◆ **WORK INSTRUCTIONS**: Find the line with "first_place: [317, 243]" in the records below. Copy it and every line after it, up to and including the line with "first_place: [491, 316]".

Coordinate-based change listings
|---|

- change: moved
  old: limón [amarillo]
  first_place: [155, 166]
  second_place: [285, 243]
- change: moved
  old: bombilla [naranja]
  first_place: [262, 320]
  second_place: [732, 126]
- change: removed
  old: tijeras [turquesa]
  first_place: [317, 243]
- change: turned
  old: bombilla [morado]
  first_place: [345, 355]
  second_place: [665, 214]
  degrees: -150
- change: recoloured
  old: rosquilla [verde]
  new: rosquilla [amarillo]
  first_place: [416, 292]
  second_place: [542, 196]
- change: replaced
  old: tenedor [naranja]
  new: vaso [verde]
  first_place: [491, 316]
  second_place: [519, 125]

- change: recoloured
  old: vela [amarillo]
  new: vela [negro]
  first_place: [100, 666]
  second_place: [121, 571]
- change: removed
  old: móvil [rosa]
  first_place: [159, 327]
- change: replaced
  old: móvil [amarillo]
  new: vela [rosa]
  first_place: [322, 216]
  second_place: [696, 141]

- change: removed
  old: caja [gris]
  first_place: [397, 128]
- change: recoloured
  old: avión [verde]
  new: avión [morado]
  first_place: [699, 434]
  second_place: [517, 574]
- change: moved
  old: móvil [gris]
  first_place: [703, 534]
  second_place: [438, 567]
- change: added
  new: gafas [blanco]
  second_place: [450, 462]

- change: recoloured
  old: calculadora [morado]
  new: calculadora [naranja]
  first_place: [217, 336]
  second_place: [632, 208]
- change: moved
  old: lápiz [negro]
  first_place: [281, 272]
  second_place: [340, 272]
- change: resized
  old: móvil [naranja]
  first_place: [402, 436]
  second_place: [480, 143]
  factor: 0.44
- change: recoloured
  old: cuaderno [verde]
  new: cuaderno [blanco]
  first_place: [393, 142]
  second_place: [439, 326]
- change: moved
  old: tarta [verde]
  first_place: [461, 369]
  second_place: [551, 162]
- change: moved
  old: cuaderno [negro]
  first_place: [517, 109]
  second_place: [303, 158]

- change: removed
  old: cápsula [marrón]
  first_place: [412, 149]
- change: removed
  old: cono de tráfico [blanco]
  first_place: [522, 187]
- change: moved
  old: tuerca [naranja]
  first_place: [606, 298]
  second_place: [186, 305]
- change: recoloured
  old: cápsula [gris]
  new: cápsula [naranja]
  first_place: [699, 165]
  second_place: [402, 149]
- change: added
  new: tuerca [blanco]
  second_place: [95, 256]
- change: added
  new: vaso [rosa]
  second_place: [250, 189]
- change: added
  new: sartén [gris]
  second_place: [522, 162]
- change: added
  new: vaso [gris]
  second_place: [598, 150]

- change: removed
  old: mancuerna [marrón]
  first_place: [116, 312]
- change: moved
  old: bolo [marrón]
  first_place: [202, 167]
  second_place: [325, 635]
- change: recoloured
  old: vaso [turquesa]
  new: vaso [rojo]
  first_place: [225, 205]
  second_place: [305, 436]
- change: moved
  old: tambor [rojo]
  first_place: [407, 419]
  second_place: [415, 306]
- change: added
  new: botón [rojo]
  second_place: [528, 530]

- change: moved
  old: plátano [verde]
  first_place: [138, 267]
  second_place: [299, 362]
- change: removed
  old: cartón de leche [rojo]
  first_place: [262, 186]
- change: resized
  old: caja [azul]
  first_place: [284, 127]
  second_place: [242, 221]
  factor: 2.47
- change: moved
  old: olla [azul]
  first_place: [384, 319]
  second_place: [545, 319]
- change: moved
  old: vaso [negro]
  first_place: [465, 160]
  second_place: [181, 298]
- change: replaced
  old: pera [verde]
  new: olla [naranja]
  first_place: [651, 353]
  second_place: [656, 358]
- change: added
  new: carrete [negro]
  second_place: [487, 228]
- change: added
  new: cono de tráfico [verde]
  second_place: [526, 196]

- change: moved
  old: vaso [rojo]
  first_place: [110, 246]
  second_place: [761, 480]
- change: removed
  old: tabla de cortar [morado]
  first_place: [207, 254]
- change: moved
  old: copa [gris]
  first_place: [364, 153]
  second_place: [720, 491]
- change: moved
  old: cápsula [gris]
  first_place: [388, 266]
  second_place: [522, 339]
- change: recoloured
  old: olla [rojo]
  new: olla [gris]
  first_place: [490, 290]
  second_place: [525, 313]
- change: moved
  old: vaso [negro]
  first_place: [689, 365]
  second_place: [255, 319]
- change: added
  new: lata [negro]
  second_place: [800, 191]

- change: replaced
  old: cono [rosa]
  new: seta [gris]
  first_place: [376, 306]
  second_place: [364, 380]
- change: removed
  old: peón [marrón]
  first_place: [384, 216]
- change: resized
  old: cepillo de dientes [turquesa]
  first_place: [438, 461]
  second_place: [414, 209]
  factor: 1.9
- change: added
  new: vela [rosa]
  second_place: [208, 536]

|---|

◆ **ANSWER FOR THE TASK**:
  first_place: [317, 243]
- change: turned
  old: bombilla [morado]
  first_place: [345, 355]
  second_place: [665, 214]
  degrees: -150
- change: recoloured
  old: rosquilla [verde]
  new: rosquilla [amarillo]
  first_place: [416, 292]
  second_place: [542, 196]
- change: replaced
  old: tenedor [naranja]
  new: vaso [verde]
  first_place: [491, 316]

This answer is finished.